** Opening DATASET EXTRACT block **
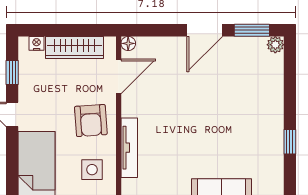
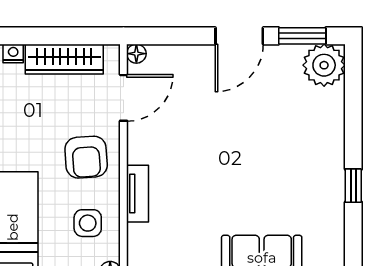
plant: (275, 45) -> (324, 65), width x1.87, depth x1.87
tv unit: (129, 148) -> (138, 194), width x0.71

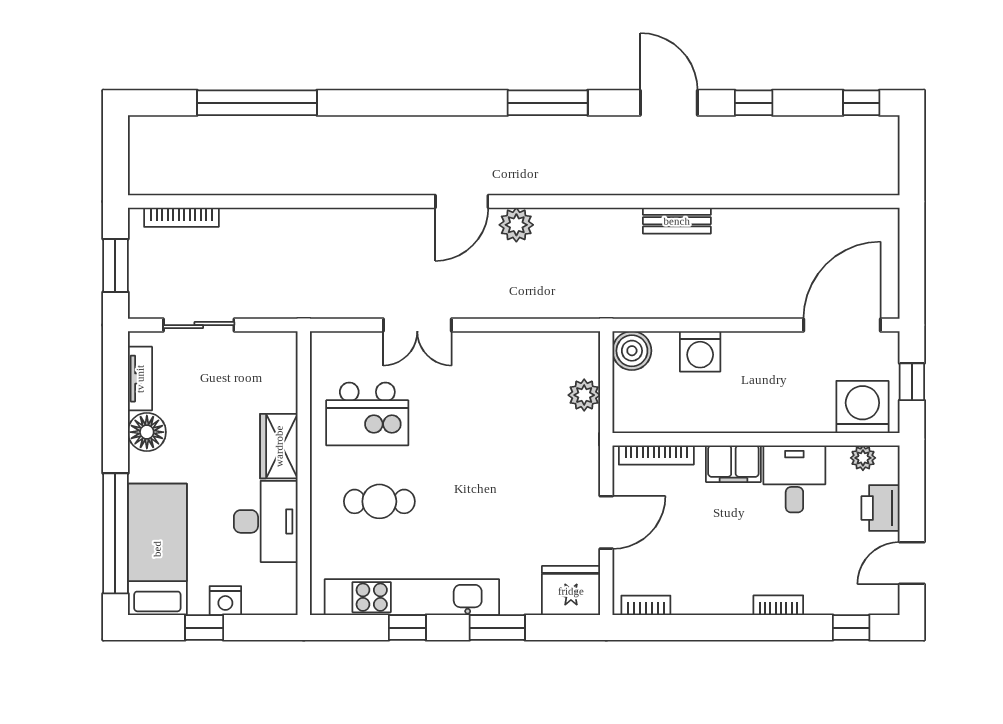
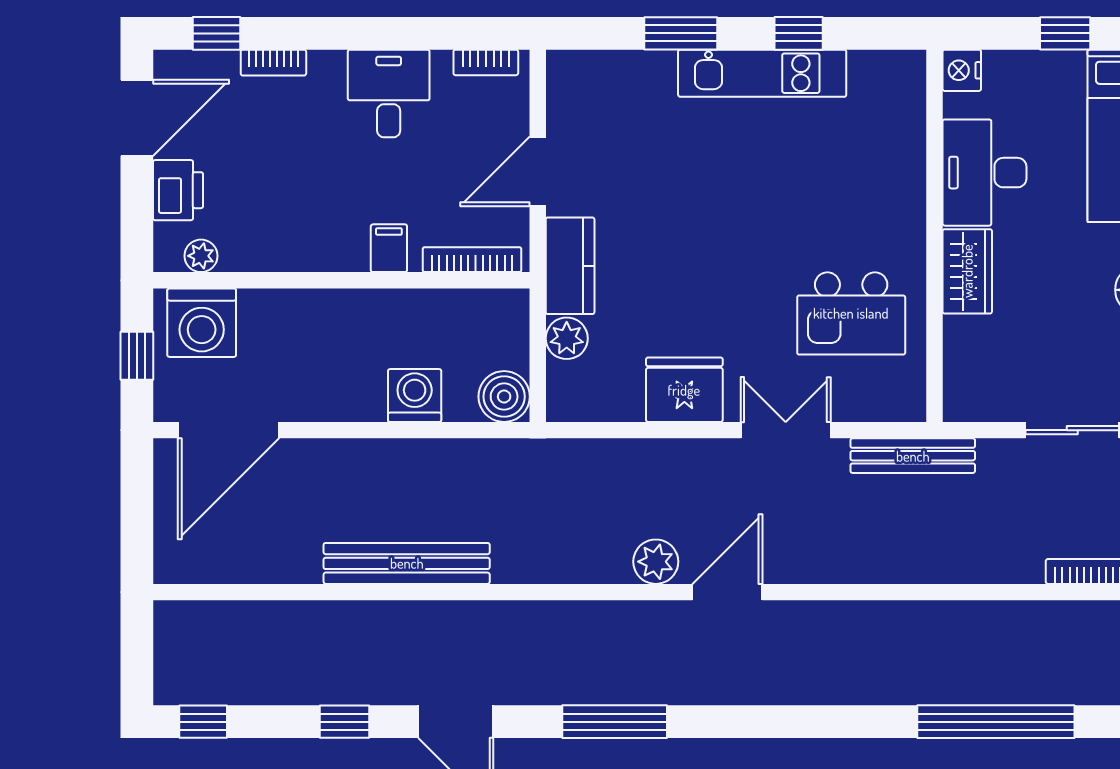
bench: (677, 221) -> (407, 563), width x1.86, depth x1.21
bench: (320, 306) -> (913, 456), added
kitchen island: (367, 414) -> (851, 313), turned 180
kitchen counter: (582, 450) -> (570, 266), added
filing cabinet: (733, 464) -> (389, 248), width x0.50
desk: (794, 479) -> (389, 93), moved, turned 180
cafe table: (379, 501) -> (835, 199), removed
door: (912, 563) -> (137, 118), width x1.38
fridge: (571, 591) -> (684, 390), moved, turned 180
kitchen unit: (412, 597) -> (762, 73), width x0.73
nightstand: (225, 601) -> (962, 70), moved, turned -90
bookcase: (778, 605) -> (273, 63), moved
** Closing DATASET EXTRACT block **
* _TASK OBJECTIVE_: The answer consists only of the lines from the one containing "bench: (320, 306) -> (913, 456), added" to the end of the records, each written out exactly.

* _YOUR SOLUTION_:
bench: (320, 306) -> (913, 456), added
kitchen island: (367, 414) -> (851, 313), turned 180
kitchen counter: (582, 450) -> (570, 266), added
filing cabinet: (733, 464) -> (389, 248), width x0.50
desk: (794, 479) -> (389, 93), moved, turned 180
cafe table: (379, 501) -> (835, 199), removed
door: (912, 563) -> (137, 118), width x1.38
fridge: (571, 591) -> (684, 390), moved, turned 180
kitchen unit: (412, 597) -> (762, 73), width x0.73
nightstand: (225, 601) -> (962, 70), moved, turned -90
bookcase: (778, 605) -> (273, 63), moved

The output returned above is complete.